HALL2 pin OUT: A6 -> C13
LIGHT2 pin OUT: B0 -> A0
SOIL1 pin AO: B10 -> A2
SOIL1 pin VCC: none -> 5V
* * *
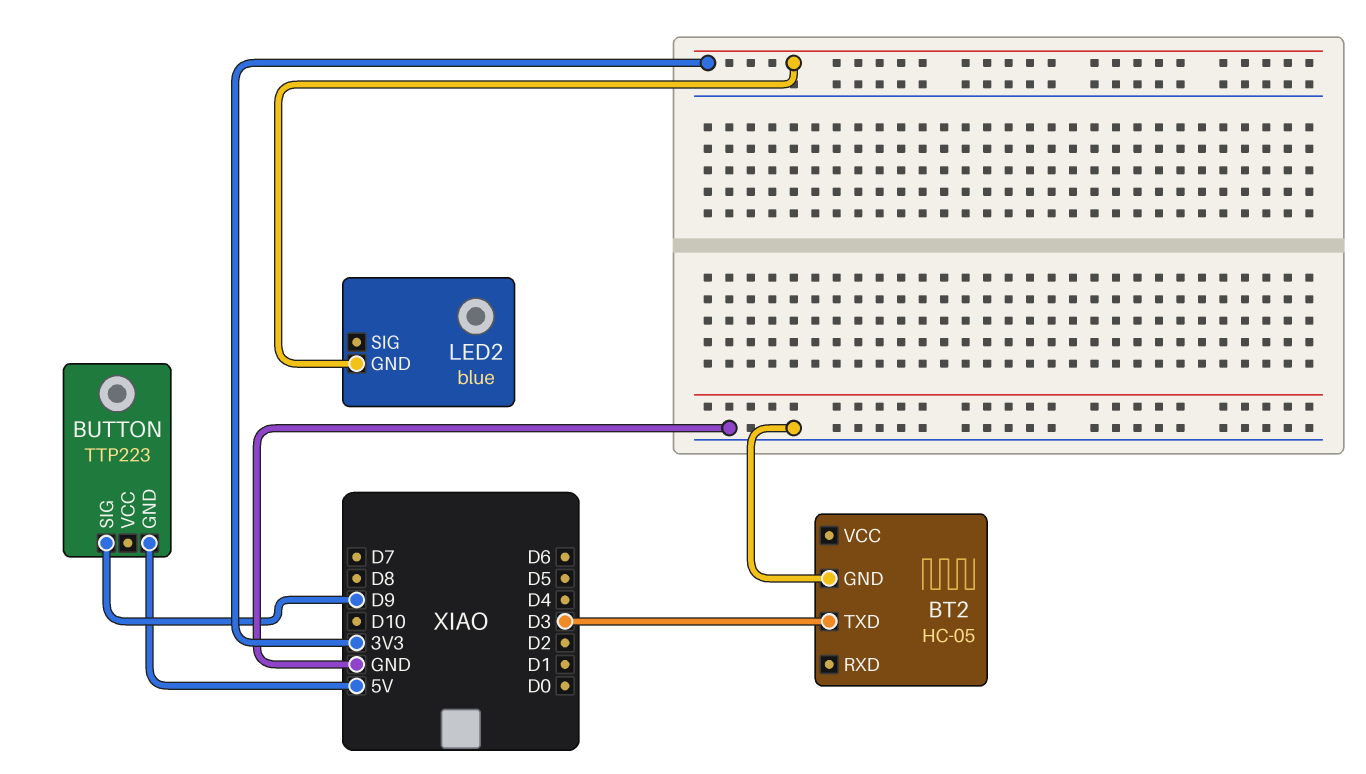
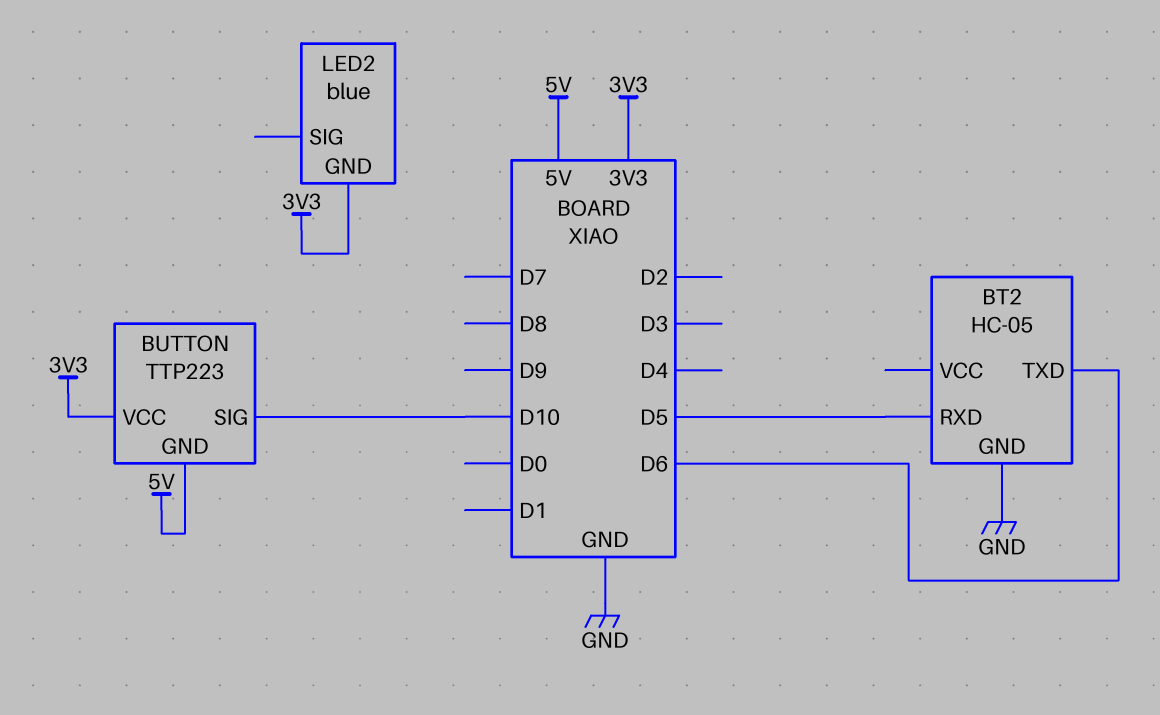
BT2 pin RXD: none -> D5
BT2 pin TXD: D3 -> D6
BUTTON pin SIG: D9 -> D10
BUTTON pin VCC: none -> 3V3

▶ [What to work on] When the line with "HALL2 pin OUT: A6 -> C13" is reached in the data above, start copying there, and copy each line exactly until the line with "SOIL1 pin VCC: none -> 5V" has been copied; copy nothing else.

▶ [Task result]
HALL2 pin OUT: A6 -> C13
LIGHT2 pin OUT: B0 -> A0
SOIL1 pin AO: B10 -> A2
SOIL1 pin VCC: none -> 5V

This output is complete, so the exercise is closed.